(Extracted records)
'''
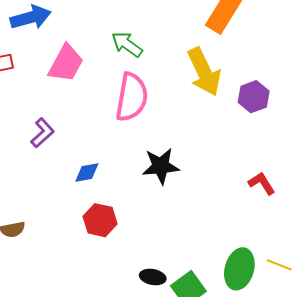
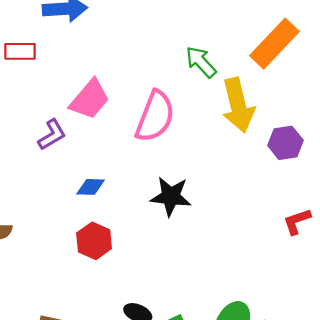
green arrow: (127, 44) -> (201, 62), moved
pink trapezoid: (66, 63) -> (90, 99), moved
red L-shape: (262, 183) -> (297, 221), moved, turned -88

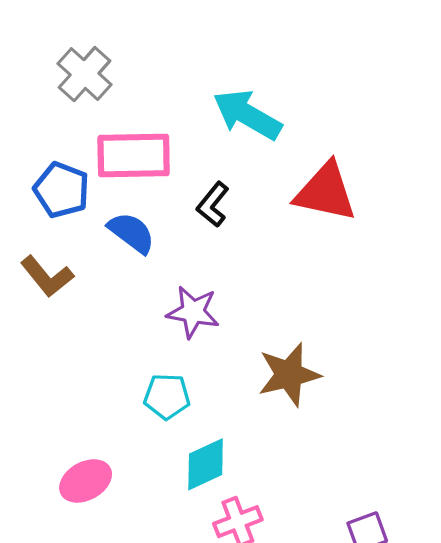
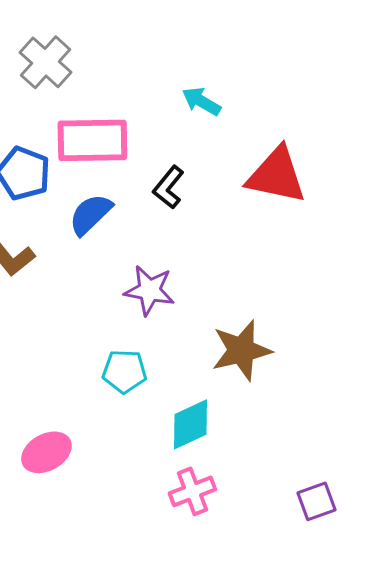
cyan arrow: (247, 115) -> (201, 101), size x0.6
blue semicircle: (131, 233) -> (90, 214), turned -81
cyan diamond: (206, 464) -> (190, 424), moved

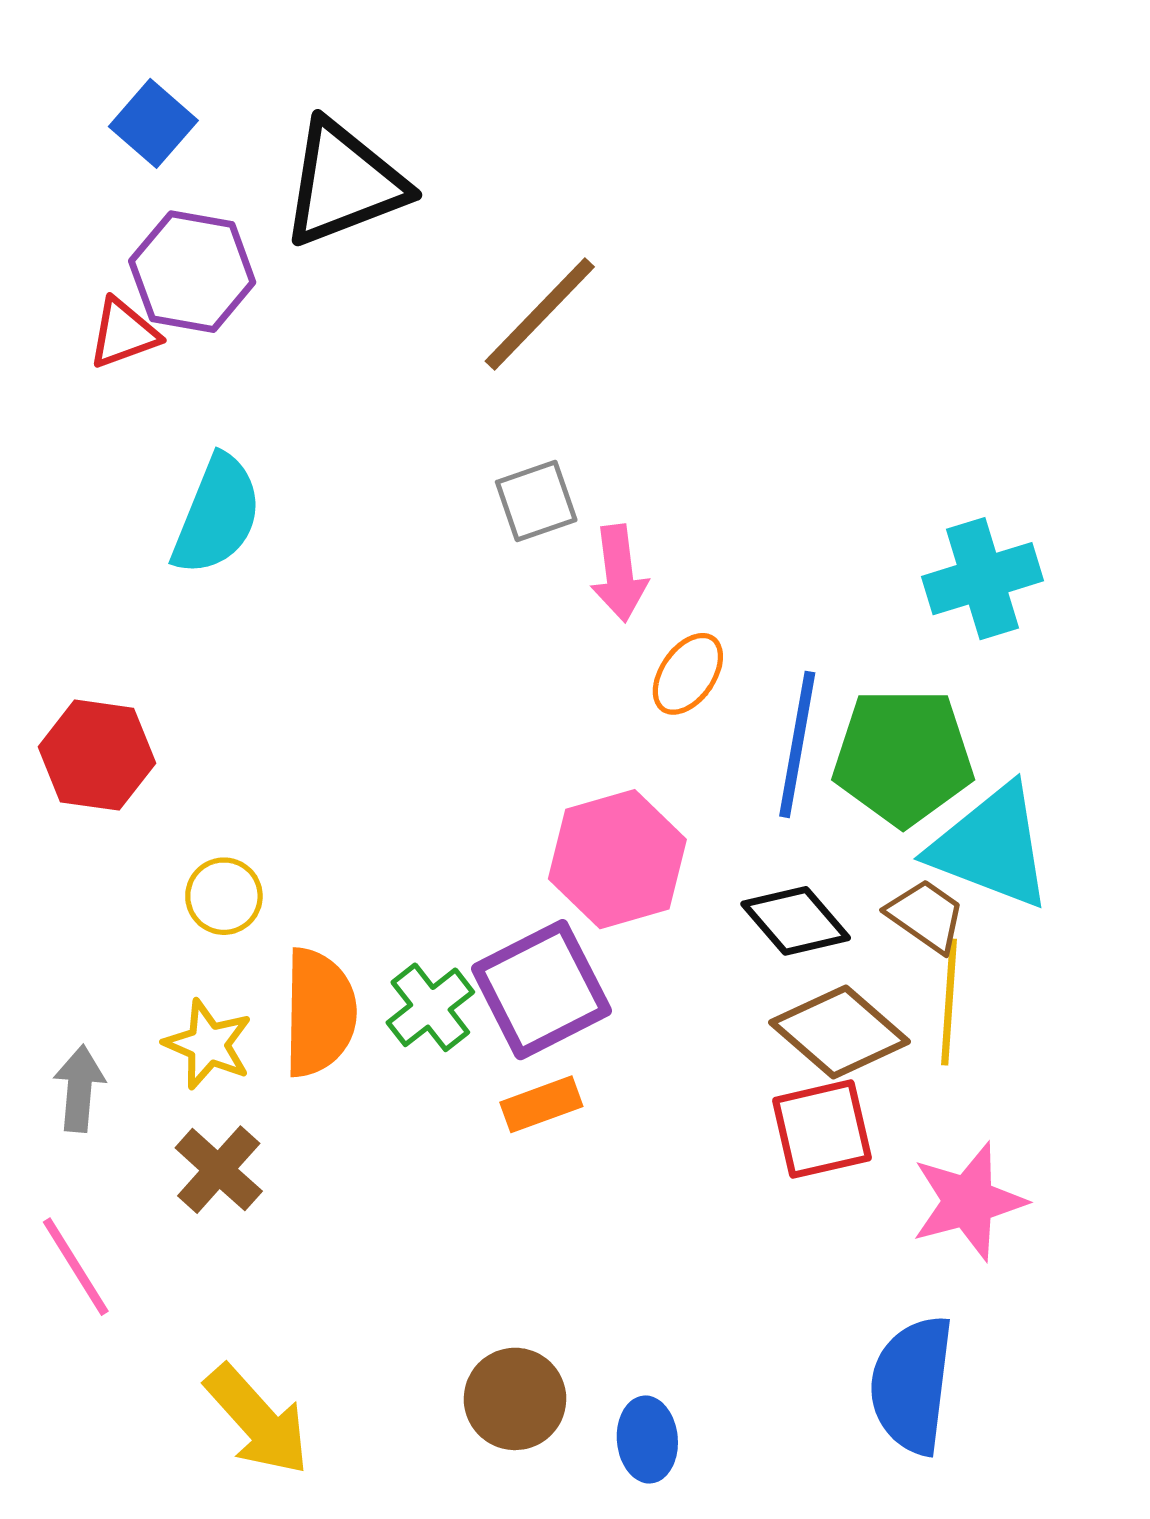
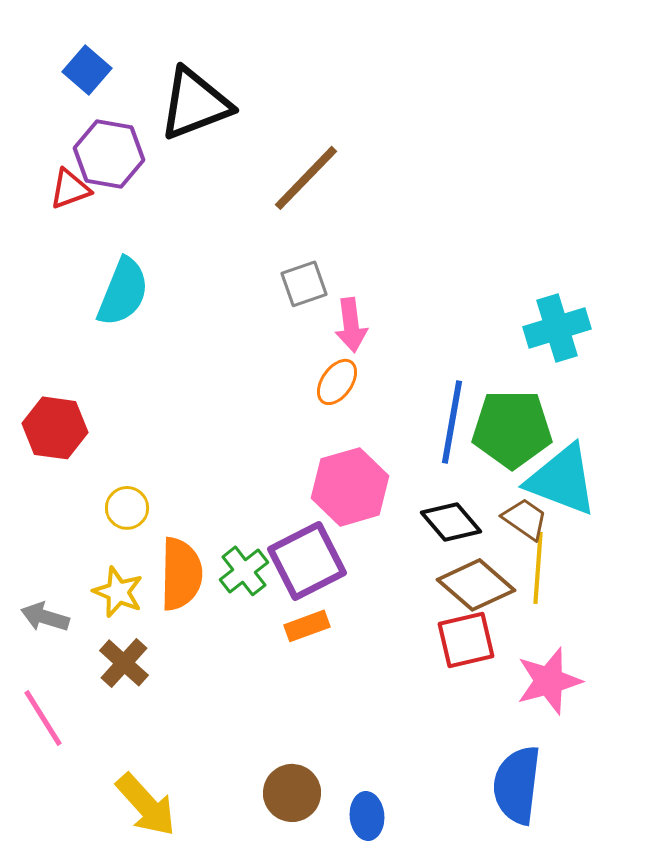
orange ellipse: (688, 674) -> (337, 382), moved
gray arrow: (79, 1088) -> (45, 617), turned -78

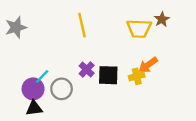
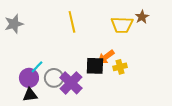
orange arrow: (148, 65) -> (106, 57), moved
purple cross: (87, 70) -> (71, 83), moved, size x1.6

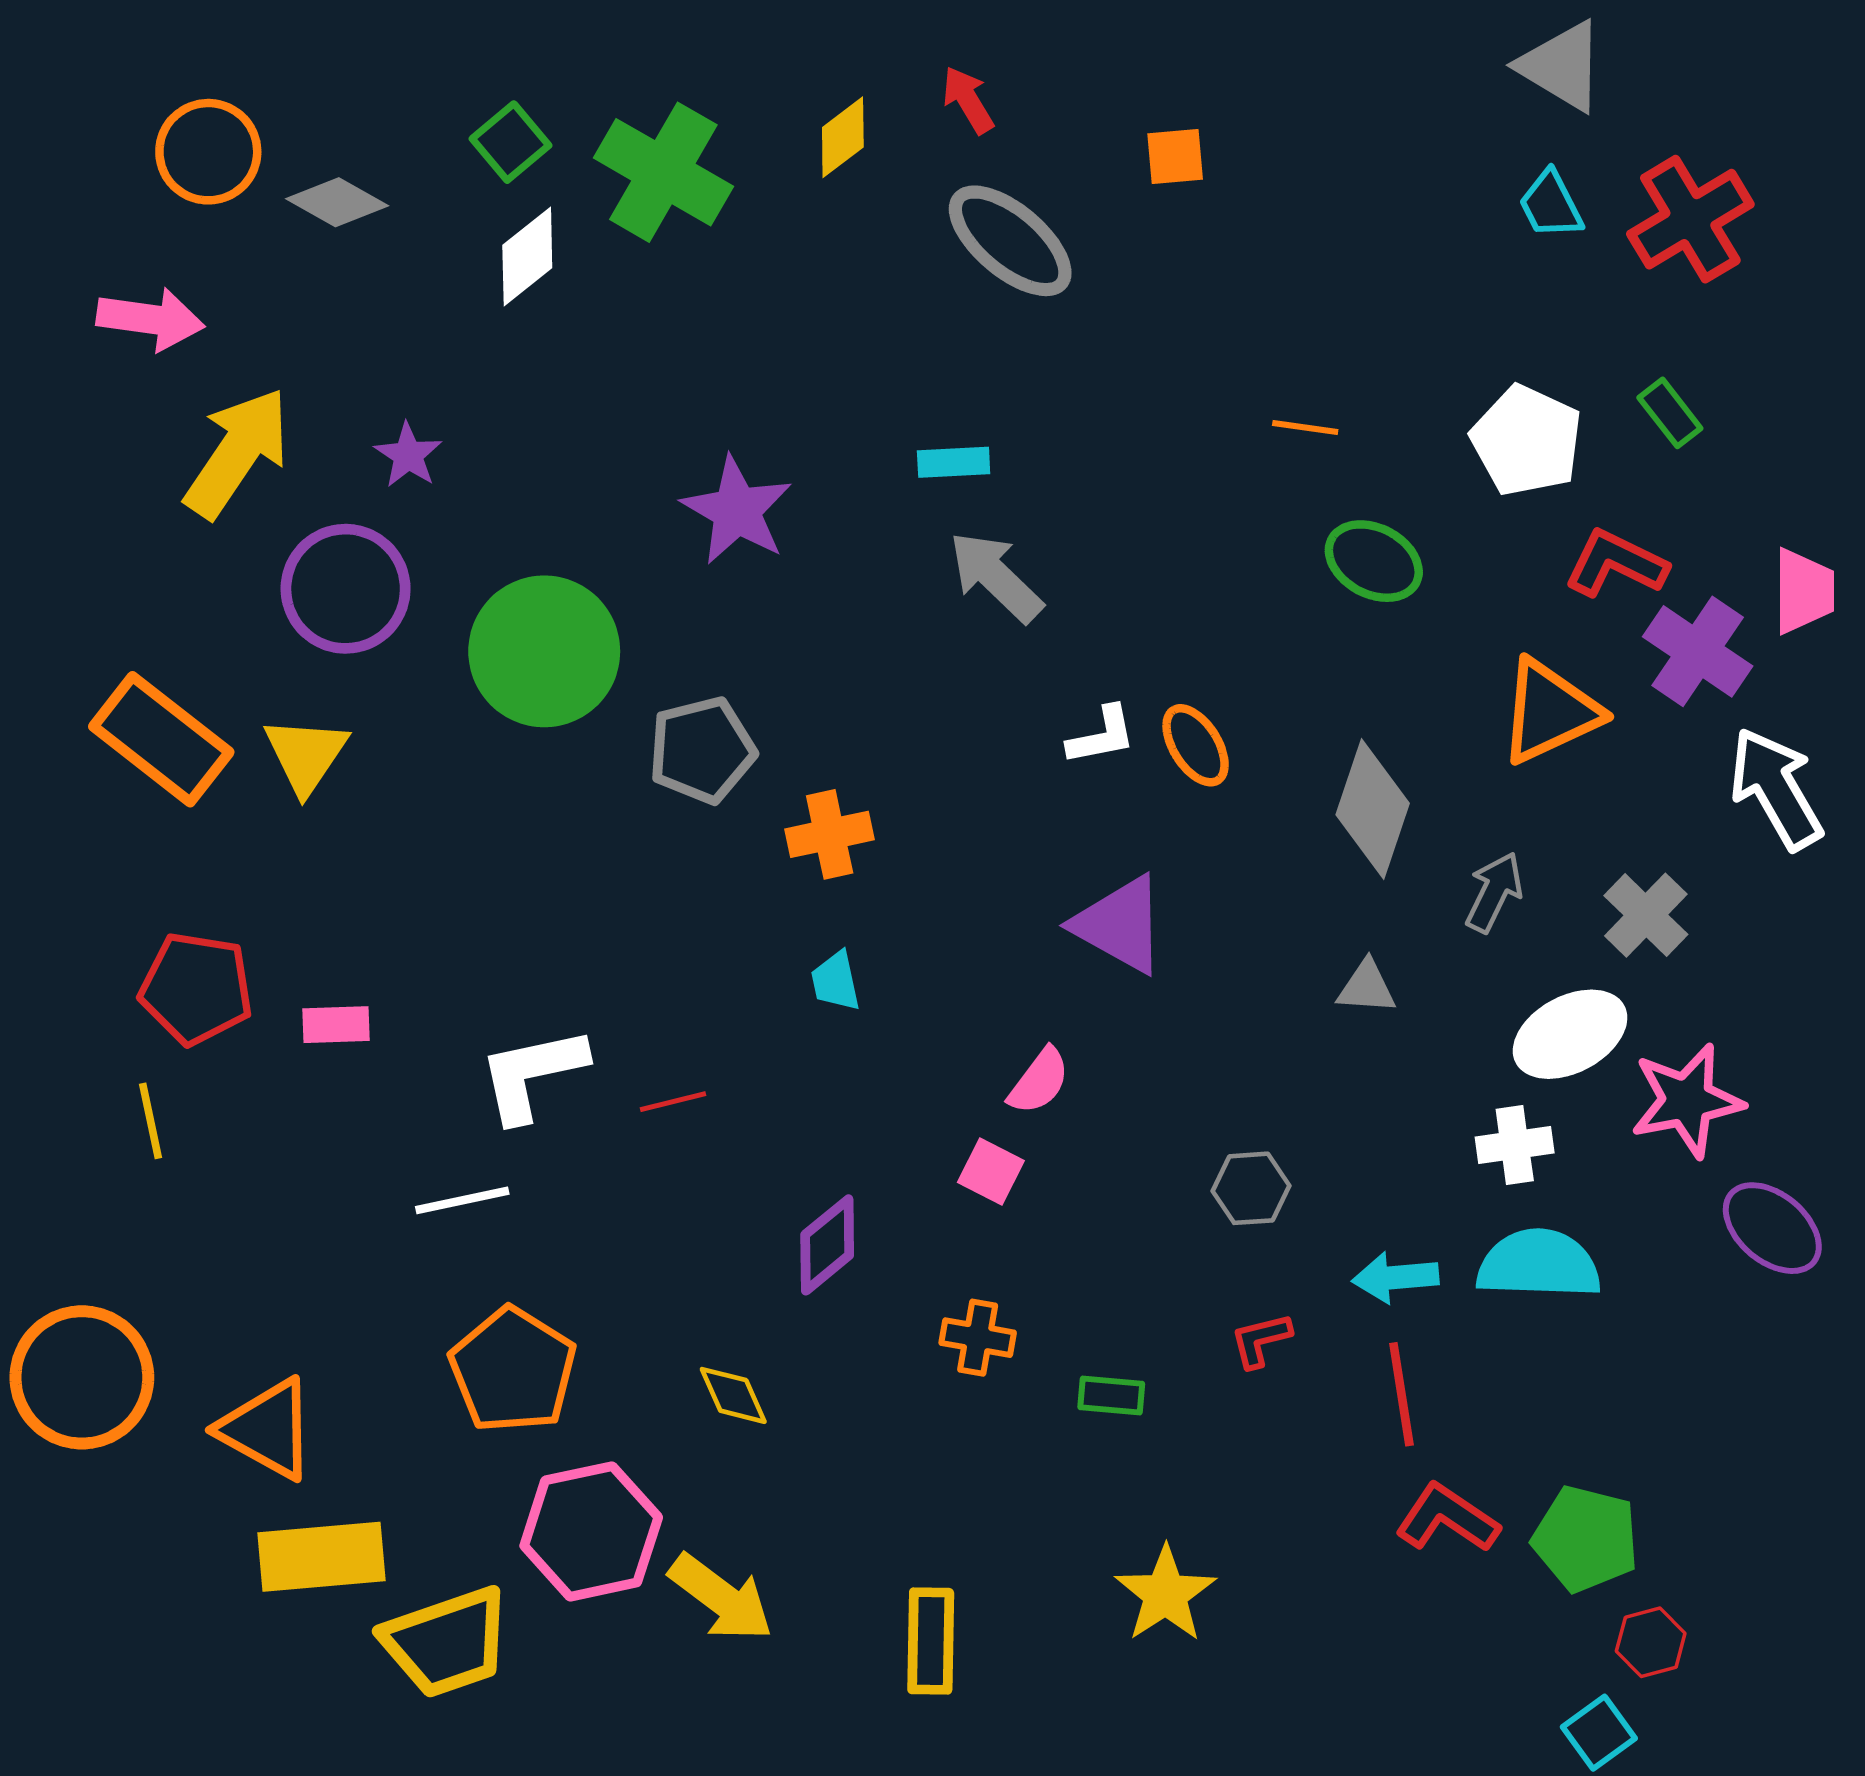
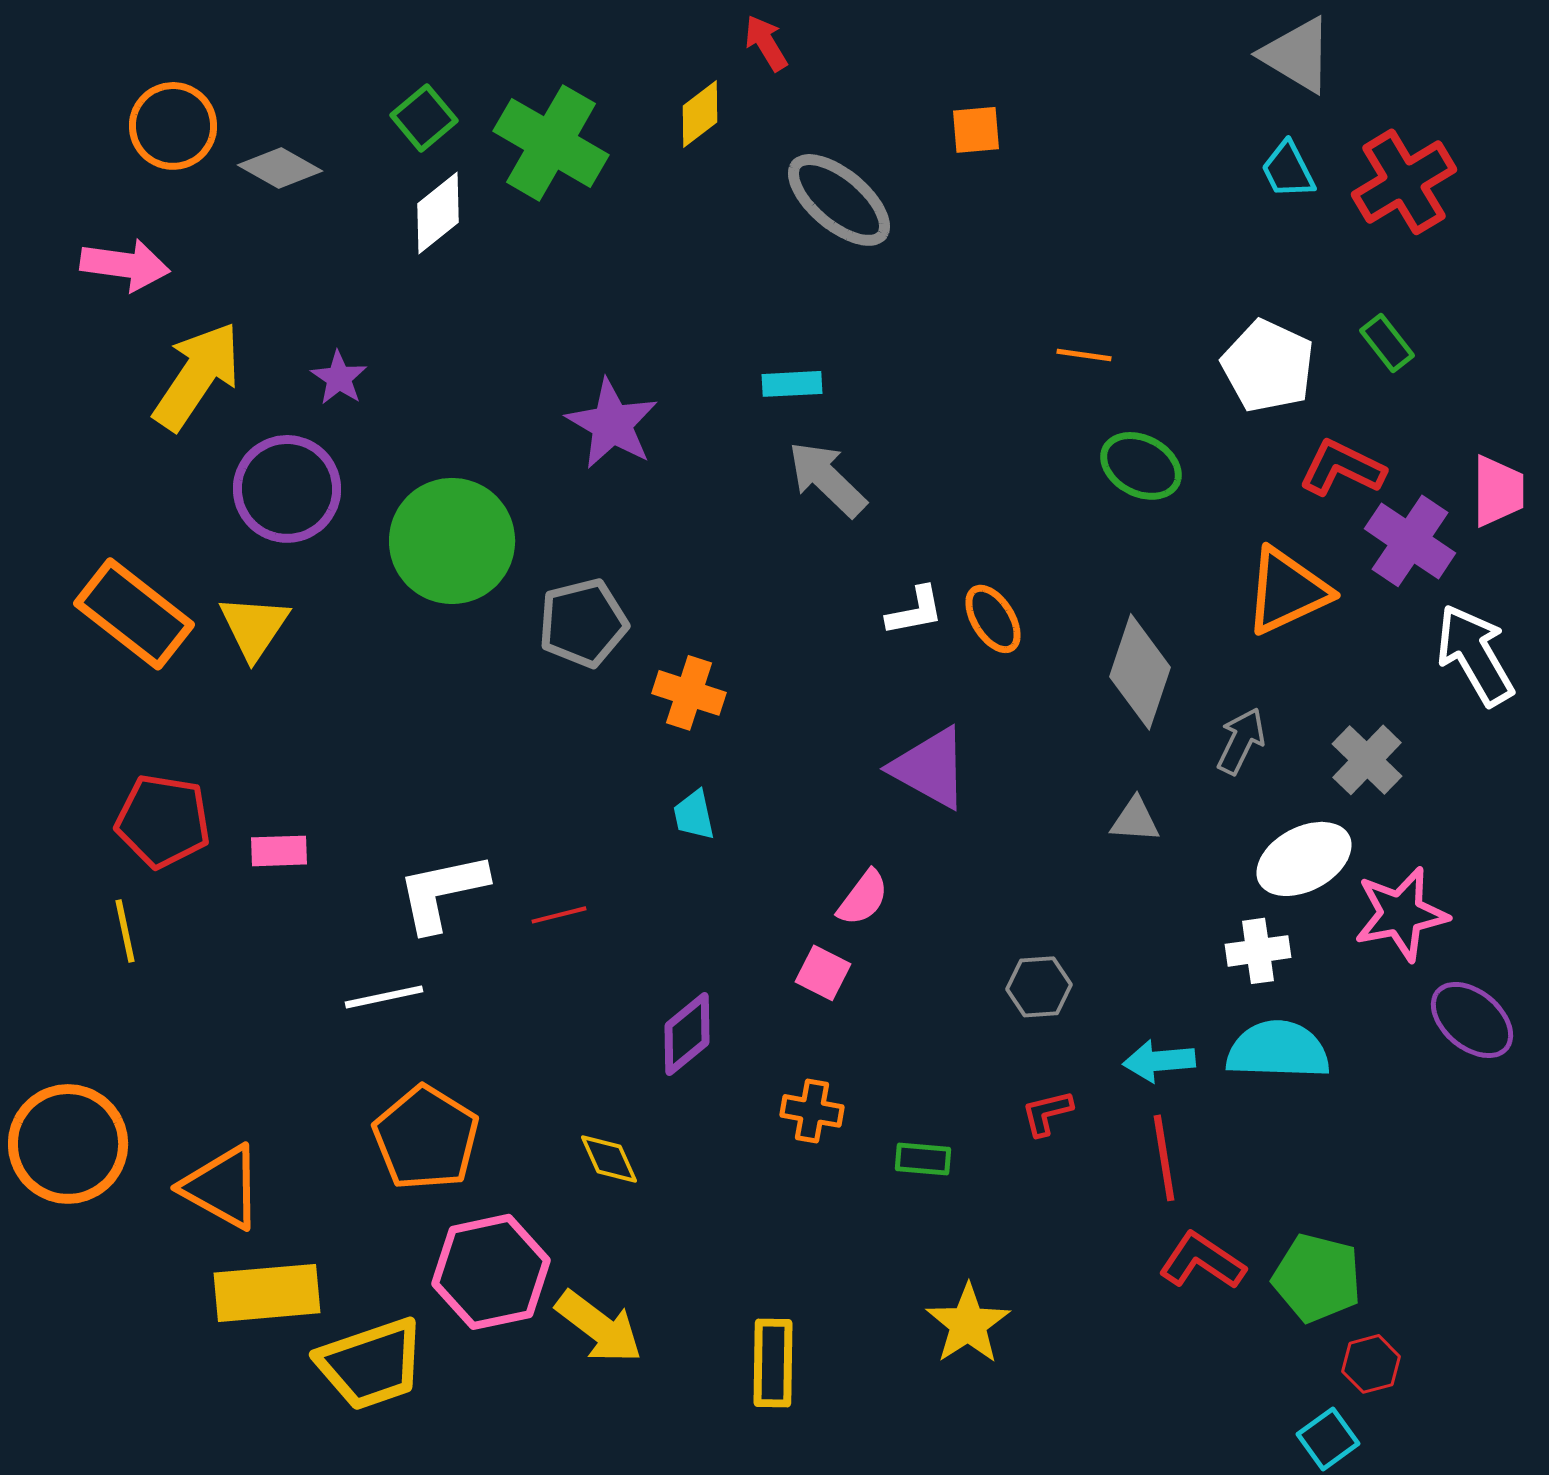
red arrow: (968, 100) -> (766, 43), moved
orange cross: (830, 834) -> (689, 693), turned 30

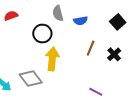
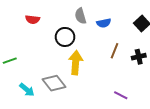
red semicircle: (11, 16) -> (33, 19), turned -152
black cross: (114, 54) -> (139, 57), turned 32

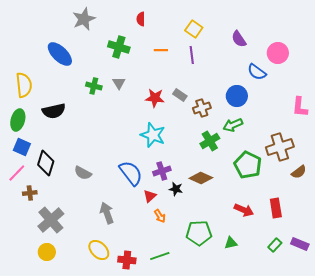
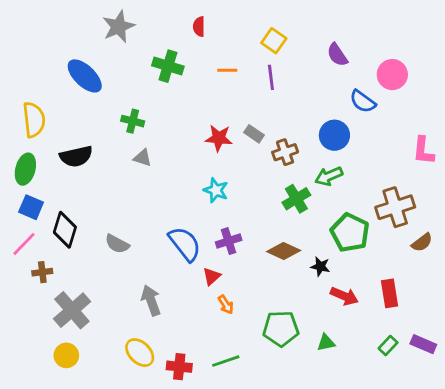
gray triangle: (119, 83) -> (143, 158), moved, turned -40
cyan star: (153, 135) -> (216, 190), size x0.7
black star: (176, 189) -> (320, 266), moved

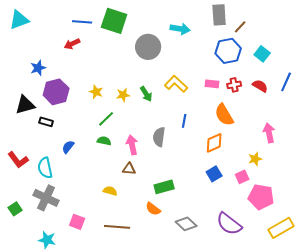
'''
» **Instructions for the task**: Among the entries above, locate the line with "red L-shape: (262, 183)" and the line with "orange ellipse: (688, 674)". Give those two lines and all lines between them again, exactly, leaving out the pictures.

» **Response to the task**:
red L-shape: (262, 183) -> (297, 221), moved, turned -88

cyan arrow: (247, 115) -> (201, 101), size x0.6
blue semicircle: (131, 233) -> (90, 214), turned -81
cyan diamond: (206, 464) -> (190, 424), moved

orange ellipse: (688, 674) -> (337, 382), moved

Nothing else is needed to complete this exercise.